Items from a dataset
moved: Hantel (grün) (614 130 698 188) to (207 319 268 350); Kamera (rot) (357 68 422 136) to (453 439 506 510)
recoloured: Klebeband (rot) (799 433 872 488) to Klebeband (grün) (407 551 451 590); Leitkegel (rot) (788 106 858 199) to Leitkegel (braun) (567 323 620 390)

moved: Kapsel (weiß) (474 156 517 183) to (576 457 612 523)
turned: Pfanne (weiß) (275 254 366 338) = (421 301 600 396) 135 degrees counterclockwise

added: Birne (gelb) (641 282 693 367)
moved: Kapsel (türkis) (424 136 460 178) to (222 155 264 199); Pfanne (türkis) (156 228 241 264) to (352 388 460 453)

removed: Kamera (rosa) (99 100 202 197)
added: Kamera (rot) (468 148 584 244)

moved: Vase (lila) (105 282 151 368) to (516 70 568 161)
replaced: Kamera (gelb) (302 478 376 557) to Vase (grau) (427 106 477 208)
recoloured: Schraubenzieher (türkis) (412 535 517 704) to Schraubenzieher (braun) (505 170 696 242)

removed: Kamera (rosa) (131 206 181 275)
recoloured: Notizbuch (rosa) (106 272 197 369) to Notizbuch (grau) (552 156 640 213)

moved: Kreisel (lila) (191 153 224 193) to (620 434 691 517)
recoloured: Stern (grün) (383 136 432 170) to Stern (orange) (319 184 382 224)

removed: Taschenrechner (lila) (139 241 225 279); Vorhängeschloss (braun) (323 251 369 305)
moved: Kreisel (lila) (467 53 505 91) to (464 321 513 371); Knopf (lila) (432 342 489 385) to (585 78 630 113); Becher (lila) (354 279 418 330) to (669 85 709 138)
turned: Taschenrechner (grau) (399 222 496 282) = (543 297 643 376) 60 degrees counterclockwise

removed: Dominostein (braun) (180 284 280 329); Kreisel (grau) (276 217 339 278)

▶ [WHAT THE TASK ASKS]:
Write out each entry above exactly as it is written.

▶ [EXERCISE SOLUTION]:
moved: Hantel (grün) (614 130 698 188) to (207 319 268 350); Kamera (rot) (357 68 422 136) to (453 439 506 510)
recoloured: Klebeband (rot) (799 433 872 488) to Klebeband (grün) (407 551 451 590); Leitkegel (rot) (788 106 858 199) to Leitkegel (braun) (567 323 620 390)

moved: Kapsel (weiß) (474 156 517 183) to (576 457 612 523)
turned: Pfanne (weiß) (275 254 366 338) = (421 301 600 396) 135 degrees counterclockwise

added: Birne (gelb) (641 282 693 367)
moved: Kapsel (türkis) (424 136 460 178) to (222 155 264 199); Pfanne (türkis) (156 228 241 264) to (352 388 460 453)

removed: Kamera (rosa) (99 100 202 197)
added: Kamera (rot) (468 148 584 244)

moved: Vase (lila) (105 282 151 368) to (516 70 568 161)
replaced: Kamera (gelb) (302 478 376 557) to Vase (grau) (427 106 477 208)
recoloured: Schraubenzieher (türkis) (412 535 517 704) to Schraubenzieher (braun) (505 170 696 242)

removed: Kamera (rosa) (131 206 181 275)
recoloured: Notizbuch (rosa) (106 272 197 369) to Notizbuch (grau) (552 156 640 213)

moved: Kreisel (lila) (191 153 224 193) to (620 434 691 517)
recoloured: Stern (grün) (383 136 432 170) to Stern (orange) (319 184 382 224)

removed: Taschenrechner (lila) (139 241 225 279); Vorhängeschloss (braun) (323 251 369 305)
moved: Kreisel (lila) (467 53 505 91) to (464 321 513 371); Knopf (lila) (432 342 489 385) to (585 78 630 113); Becher (lila) (354 279 418 330) to (669 85 709 138)
turned: Taschenrechner (grau) (399 222 496 282) = (543 297 643 376) 60 degrees counterclockwise

removed: Dominostein (braun) (180 284 280 329); Kreisel (grau) (276 217 339 278)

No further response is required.